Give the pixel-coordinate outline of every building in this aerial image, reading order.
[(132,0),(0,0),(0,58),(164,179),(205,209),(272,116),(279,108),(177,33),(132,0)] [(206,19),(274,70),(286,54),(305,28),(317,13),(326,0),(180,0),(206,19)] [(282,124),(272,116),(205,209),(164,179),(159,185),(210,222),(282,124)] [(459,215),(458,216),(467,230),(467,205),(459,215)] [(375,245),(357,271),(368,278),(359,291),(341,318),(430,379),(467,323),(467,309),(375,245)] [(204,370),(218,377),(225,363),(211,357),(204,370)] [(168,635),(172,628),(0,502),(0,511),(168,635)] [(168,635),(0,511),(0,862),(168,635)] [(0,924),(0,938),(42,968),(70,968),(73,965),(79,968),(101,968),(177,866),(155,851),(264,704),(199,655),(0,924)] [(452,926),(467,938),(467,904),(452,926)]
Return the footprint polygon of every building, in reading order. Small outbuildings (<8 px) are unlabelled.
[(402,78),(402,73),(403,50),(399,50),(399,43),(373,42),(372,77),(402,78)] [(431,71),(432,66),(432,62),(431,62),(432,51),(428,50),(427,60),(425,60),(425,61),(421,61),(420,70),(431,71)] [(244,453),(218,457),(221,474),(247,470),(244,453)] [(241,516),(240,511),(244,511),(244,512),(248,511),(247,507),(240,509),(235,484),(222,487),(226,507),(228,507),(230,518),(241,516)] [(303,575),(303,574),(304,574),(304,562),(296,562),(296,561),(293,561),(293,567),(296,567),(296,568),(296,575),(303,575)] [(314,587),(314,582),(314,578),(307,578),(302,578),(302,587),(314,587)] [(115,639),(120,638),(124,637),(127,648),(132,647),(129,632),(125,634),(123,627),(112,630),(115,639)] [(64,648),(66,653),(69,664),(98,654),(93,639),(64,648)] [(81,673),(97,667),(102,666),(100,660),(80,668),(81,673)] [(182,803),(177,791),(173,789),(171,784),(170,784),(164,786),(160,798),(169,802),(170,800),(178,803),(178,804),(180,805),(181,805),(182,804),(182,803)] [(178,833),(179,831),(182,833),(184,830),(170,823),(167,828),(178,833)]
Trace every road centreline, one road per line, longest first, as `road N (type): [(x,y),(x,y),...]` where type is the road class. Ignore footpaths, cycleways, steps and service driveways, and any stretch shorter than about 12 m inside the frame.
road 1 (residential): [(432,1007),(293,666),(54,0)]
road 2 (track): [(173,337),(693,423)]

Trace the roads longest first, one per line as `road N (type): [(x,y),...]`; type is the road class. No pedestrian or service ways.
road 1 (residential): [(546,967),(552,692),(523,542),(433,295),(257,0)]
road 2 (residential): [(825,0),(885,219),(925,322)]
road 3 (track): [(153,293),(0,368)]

#### [WHAT TO DO]
Having read the material, return all of it word for word.

#### [ANSWER SECTION]
Give the pixel-coordinate outline of every building in this aerial image, reading order.
[(132,0),(0,0),(0,58),(164,179),(205,209),(272,116),(279,108),(177,33),(132,0)] [(206,19),(274,70),(286,54),(305,28),(317,13),(326,0),(180,0),(206,19)] [(282,124),(272,116),(205,209),(164,179),(159,185),(210,222),(282,124)] [(459,215),(458,216),(467,230),(467,205),(459,215)] [(375,245),(357,271),(368,278),(359,291),(341,318),(430,379),(467,323),(467,309),(375,245)] [(204,370),(218,377),(225,363),(211,357),(204,370)] [(168,635),(172,628),(0,502),(0,511),(168,635)] [(168,635),(0,511),(0,862),(168,635)] [(0,924),(0,938),(42,968),(70,968),(73,965),(79,968),(101,968),(177,866),(155,851),(264,704),(199,655),(0,924)] [(452,926),(467,938),(467,904),(452,926)]
Return the footprint polygon of every building, in reading order. Small outbuildings (<8 px) are unlabelled.
[(402,78),(402,73),(403,50),(399,50),(399,43),(373,42),(372,77),(402,78)] [(431,71),(432,66),(432,62),(431,62),(432,51),(428,50),(427,60),(425,60),(425,61),(421,61),(420,70),(431,71)] [(244,453),(218,457),(221,474),(247,470),(244,453)] [(241,516),(240,511),(244,511),(244,512),(248,511),(247,507),(240,509),(235,484),(222,487),(226,507),(228,507),(230,518),(241,516)] [(303,575),(303,574),(304,574),(304,562),(296,562),(296,561),(293,561),(293,567),(296,567),(296,568),(296,575),(303,575)] [(314,587),(314,582),(314,578),(307,578),(302,578),(302,587),(314,587)] [(115,639),(120,638),(124,637),(127,648),(132,647),(129,632),(125,634),(123,627),(112,630),(115,639)] [(64,648),(66,653),(69,664),(98,654),(93,639),(64,648)] [(81,673),(97,667),(102,666),(100,660),(80,668),(81,673)] [(182,803),(177,791),(173,789),(171,784),(170,784),(164,786),(160,798),(169,802),(170,800),(178,803),(178,804),(180,805),(181,805),(182,804),(182,803)] [(178,833),(179,831),(182,833),(184,830),(170,823),(167,828),(178,833)]
Trace every road centreline, one road per line, longest first, as `road N (type): [(x,y),(x,y),...]` where type is the road class. Ignore footpaths, cycleways, steps and service driveways, and any stretch shorter than about 12 m inside the frame.
road 1 (residential): [(432,1007),(293,666),(54,0)]
road 2 (track): [(173,337),(693,423)]

Trace the roads longest first, one per line as `road N (type): [(x,y),...]`; type is the road class. No pedestrian or service ways.
road 1 (residential): [(546,967),(552,692),(523,542),(433,295),(257,0)]
road 2 (residential): [(825,0),(885,219),(925,322)]
road 3 (track): [(153,293),(0,368)]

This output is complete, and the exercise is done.